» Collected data
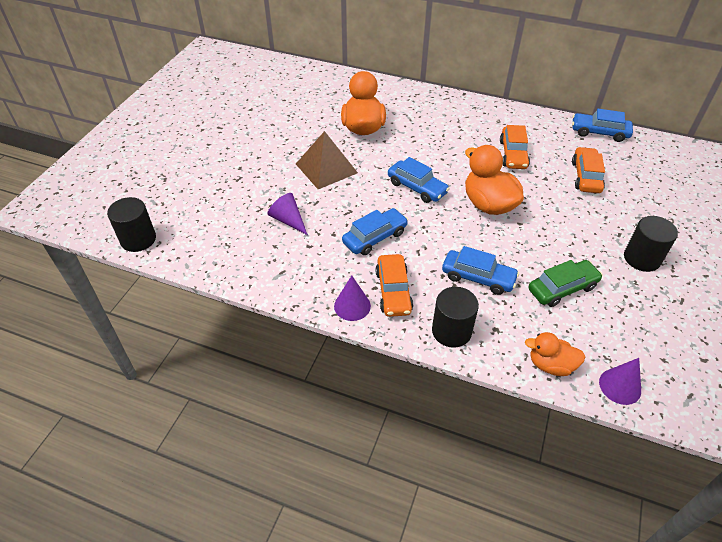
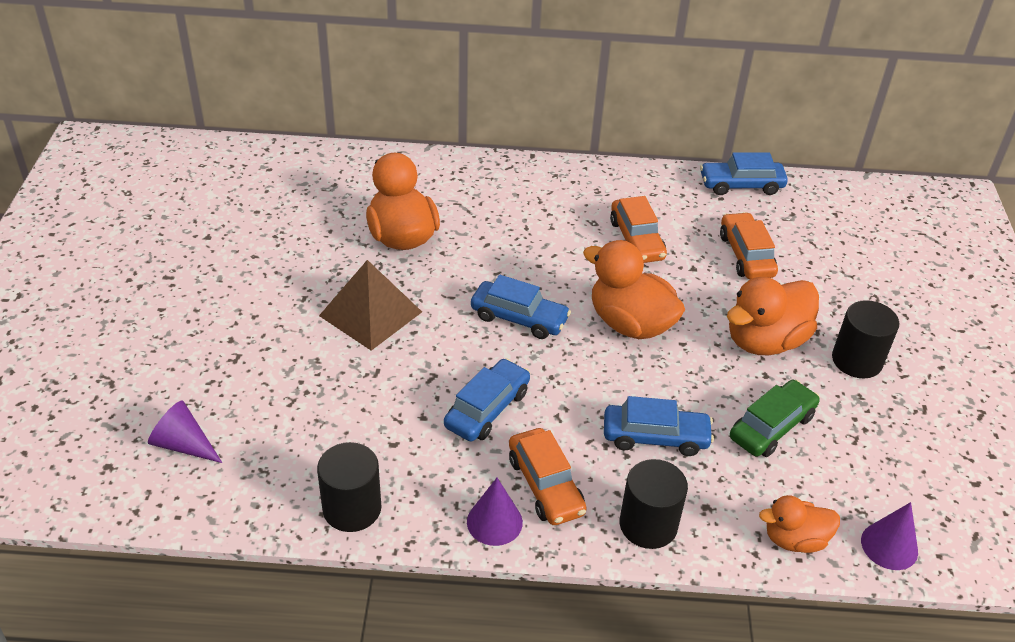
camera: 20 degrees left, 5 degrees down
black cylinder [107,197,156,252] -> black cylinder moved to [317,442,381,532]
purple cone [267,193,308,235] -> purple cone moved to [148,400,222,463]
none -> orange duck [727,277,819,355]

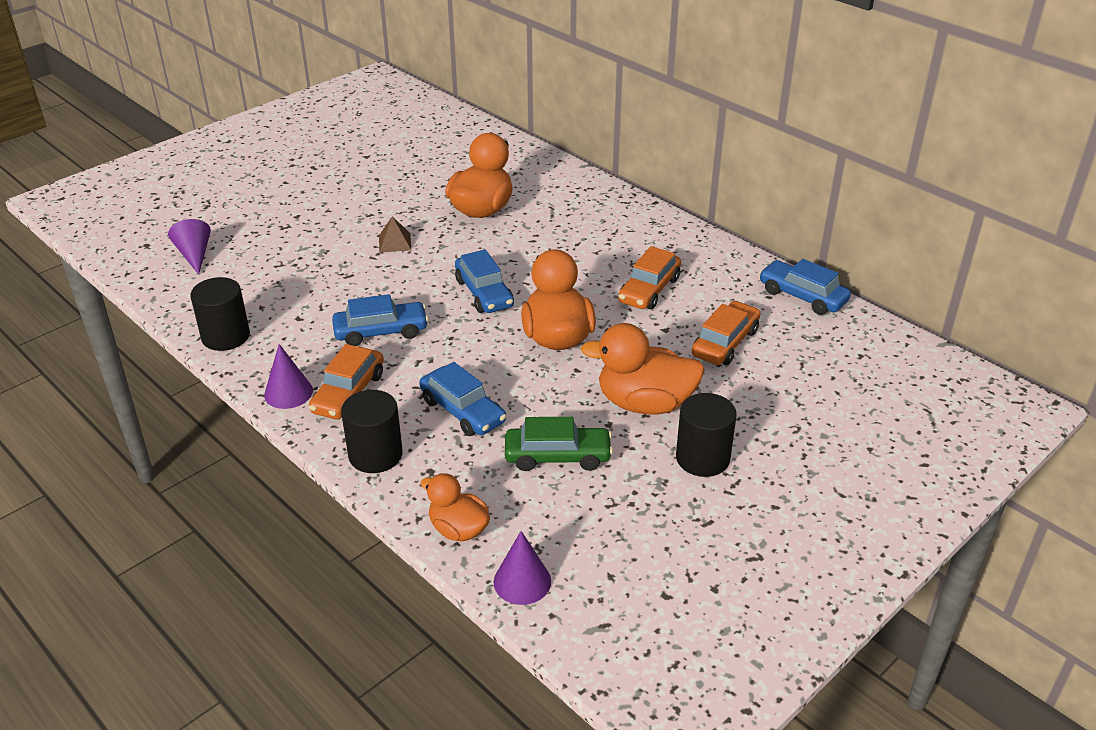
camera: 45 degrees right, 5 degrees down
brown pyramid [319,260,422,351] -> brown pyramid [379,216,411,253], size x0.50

==

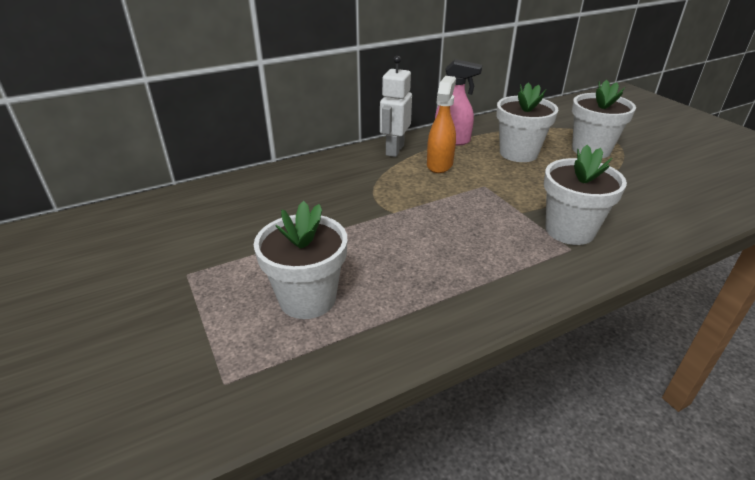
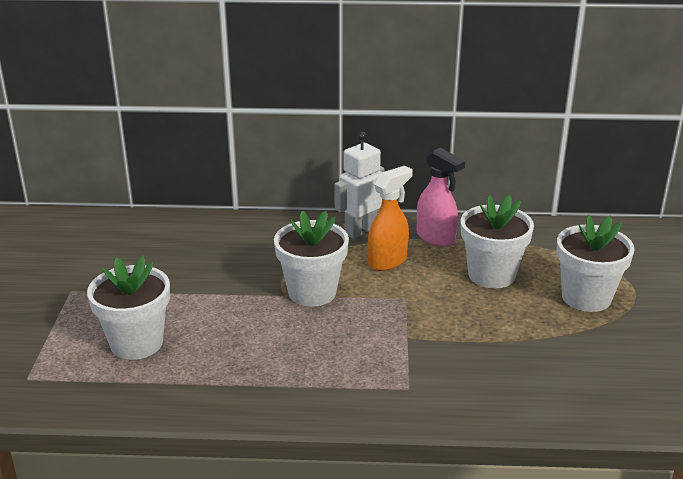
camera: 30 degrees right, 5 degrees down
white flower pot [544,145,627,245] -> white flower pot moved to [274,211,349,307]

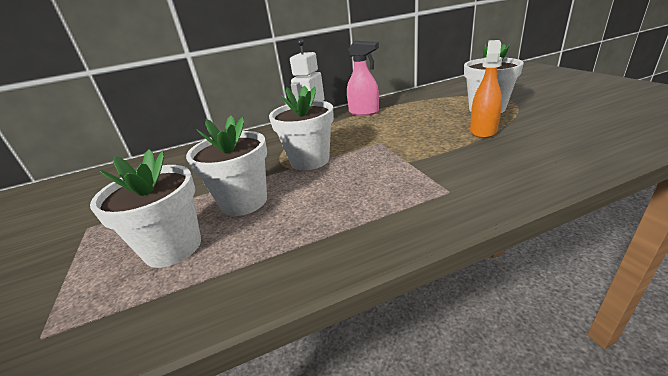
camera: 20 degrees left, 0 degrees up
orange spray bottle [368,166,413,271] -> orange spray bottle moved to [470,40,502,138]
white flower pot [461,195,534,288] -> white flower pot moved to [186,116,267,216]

» DIRECTIONS FOR THIS TASK
Using the entries above, output exactly the lines between the line holding "orange spray bottle [368,166,413,271]" and the line holding "white flower pot [461,195,534,288]", end lines included, and nothing more.

» WRITTEN SOLUTION
orange spray bottle [368,166,413,271] -> orange spray bottle moved to [470,40,502,138]
white flower pot [461,195,534,288] -> white flower pot moved to [186,116,267,216]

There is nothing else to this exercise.